→ **Extracted information**
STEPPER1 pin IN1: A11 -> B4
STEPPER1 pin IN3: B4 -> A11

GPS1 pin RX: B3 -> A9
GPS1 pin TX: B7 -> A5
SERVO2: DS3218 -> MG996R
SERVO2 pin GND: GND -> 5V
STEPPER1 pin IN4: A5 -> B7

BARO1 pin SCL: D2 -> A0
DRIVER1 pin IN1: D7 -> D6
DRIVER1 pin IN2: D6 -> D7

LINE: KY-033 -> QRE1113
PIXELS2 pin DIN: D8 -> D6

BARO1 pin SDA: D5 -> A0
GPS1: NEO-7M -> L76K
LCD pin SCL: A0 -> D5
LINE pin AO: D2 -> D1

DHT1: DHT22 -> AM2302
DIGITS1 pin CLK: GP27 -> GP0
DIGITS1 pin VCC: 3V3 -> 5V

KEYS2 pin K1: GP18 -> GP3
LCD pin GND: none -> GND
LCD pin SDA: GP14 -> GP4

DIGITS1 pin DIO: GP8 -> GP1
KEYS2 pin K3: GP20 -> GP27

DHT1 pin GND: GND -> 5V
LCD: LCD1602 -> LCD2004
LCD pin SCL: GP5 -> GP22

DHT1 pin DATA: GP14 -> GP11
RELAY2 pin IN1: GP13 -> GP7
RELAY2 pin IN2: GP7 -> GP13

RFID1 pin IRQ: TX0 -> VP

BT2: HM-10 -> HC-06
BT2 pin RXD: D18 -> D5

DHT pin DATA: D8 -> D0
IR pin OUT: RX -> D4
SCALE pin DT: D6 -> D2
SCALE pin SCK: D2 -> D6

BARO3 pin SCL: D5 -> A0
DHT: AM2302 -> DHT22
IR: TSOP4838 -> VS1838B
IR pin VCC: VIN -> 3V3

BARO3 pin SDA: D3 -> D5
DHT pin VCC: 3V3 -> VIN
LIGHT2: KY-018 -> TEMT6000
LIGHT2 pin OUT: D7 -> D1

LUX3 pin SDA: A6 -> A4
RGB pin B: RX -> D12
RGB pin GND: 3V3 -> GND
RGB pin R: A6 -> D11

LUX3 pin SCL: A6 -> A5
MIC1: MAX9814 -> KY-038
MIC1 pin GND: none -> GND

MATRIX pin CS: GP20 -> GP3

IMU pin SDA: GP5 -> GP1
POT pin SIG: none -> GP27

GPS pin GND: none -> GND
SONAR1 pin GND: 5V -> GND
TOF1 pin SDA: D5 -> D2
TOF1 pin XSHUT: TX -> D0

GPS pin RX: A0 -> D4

→ **Work task**
Look above for the line containing "BARO1 pin SCL: D2 -> A0" and the line containing "RFID1 pin IRQ: TX0 -> VP". Transcribe both, with the lines between them, exactly.

→ **Solution to the exercise**
BARO1 pin SCL: D2 -> A0
DRIVER1 pin IN1: D7 -> D6
DRIVER1 pin IN2: D6 -> D7

LINE: KY-033 -> QRE1113
PIXELS2 pin DIN: D8 -> D6

BARO1 pin SDA: D5 -> A0
GPS1: NEO-7M -> L76K
LCD pin SCL: A0 -> D5
LINE pin AO: D2 -> D1

DHT1: DHT22 -> AM2302
DIGITS1 pin CLK: GP27 -> GP0
DIGITS1 pin VCC: 3V3 -> 5V

KEYS2 pin K1: GP18 -> GP3
LCD pin GND: none -> GND
LCD pin SDA: GP14 -> GP4

DIGITS1 pin DIO: GP8 -> GP1
KEYS2 pin K3: GP20 -> GP27

DHT1 pin GND: GND -> 5V
LCD: LCD1602 -> LCD2004
LCD pin SCL: GP5 -> GP22

DHT1 pin DATA: GP14 -> GP11
RELAY2 pin IN1: GP13 -> GP7
RELAY2 pin IN2: GP7 -> GP13

RFID1 pin IRQ: TX0 -> VP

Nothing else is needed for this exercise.